* [BRIEF]:
Search the data below for "size"; list each line that holds it.

Top of DATA EXTRACTS

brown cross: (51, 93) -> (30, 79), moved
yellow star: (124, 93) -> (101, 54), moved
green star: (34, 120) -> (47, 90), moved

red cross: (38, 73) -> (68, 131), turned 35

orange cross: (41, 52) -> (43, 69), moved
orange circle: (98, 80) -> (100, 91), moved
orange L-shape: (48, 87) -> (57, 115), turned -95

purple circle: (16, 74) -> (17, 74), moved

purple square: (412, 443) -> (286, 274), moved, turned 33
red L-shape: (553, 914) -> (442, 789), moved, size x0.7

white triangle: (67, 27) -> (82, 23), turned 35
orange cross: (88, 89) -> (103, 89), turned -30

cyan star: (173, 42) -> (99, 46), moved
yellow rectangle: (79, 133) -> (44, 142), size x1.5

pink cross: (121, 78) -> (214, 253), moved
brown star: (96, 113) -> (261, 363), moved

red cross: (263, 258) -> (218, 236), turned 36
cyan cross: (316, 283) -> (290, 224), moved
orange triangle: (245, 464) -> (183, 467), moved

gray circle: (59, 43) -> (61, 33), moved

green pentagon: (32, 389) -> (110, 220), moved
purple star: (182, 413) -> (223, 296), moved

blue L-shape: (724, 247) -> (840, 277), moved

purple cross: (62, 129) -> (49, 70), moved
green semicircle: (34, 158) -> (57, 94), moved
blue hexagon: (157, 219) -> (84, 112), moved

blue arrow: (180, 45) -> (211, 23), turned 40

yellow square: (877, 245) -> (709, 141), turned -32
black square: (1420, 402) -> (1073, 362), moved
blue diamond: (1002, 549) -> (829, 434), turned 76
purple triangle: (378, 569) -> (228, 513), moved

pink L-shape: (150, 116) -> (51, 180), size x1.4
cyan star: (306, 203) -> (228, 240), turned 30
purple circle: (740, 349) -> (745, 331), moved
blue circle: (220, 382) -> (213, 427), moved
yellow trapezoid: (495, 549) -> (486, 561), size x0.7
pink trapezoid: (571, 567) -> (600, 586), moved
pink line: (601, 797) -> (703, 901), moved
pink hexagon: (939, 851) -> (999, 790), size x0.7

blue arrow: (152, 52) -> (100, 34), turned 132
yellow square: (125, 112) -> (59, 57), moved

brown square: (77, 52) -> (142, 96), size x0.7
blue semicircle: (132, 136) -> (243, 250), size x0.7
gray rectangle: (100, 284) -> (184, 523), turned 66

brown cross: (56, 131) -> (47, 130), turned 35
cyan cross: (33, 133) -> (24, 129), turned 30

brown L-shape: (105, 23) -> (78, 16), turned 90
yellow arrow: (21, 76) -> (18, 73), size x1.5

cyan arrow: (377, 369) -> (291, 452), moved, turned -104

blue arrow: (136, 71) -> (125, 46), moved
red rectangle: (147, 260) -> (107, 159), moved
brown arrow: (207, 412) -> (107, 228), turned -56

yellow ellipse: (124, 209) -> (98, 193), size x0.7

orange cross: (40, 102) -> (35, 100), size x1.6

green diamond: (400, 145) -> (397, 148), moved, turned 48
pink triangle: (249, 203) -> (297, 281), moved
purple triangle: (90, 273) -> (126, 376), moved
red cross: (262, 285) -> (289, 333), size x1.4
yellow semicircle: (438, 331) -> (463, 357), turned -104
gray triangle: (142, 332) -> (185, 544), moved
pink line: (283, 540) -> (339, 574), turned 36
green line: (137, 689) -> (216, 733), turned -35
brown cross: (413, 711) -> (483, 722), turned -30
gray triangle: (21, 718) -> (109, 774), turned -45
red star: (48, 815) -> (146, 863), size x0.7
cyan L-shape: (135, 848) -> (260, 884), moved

Bottom of DATA EXTRACTS

* [ANSWER SECTION]:
red L-shape: (553, 914) -> (442, 789), moved, size x0.7
yellow rectangle: (79, 133) -> (44, 142), size x1.5
pink L-shape: (150, 116) -> (51, 180), size x1.4
yellow trapezoid: (495, 549) -> (486, 561), size x0.7
pink hexagon: (939, 851) -> (999, 790), size x0.7
brown square: (77, 52) -> (142, 96), size x0.7
blue semicircle: (132, 136) -> (243, 250), size x0.7
yellow arrow: (21, 76) -> (18, 73), size x1.5
yellow ellipse: (124, 209) -> (98, 193), size x0.7
orange cross: (40, 102) -> (35, 100), size x1.6
red cross: (262, 285) -> (289, 333), size x1.4
red star: (48, 815) -> (146, 863), size x0.7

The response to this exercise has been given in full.